Description of the task => Write out exactly, with no other output, the lines below from the one that contains "RFID pin IRQ: D3 -> D0" through the end.

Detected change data
=== Begin Enclosure ===
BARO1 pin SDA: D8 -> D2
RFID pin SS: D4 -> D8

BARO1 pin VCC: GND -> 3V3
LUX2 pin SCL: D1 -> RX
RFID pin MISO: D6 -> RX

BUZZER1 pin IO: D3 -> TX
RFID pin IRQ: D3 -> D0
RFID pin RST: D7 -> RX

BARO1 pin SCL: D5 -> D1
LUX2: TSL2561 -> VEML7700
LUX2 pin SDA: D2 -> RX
=== End Enclosure ===
Answer for the task =>
RFID pin IRQ: D3 -> D0
RFID pin RST: D7 -> RX

BARO1 pin SCL: D5 -> D1
LUX2: TSL2561 -> VEML7700
LUX2 pin SDA: D2 -> RX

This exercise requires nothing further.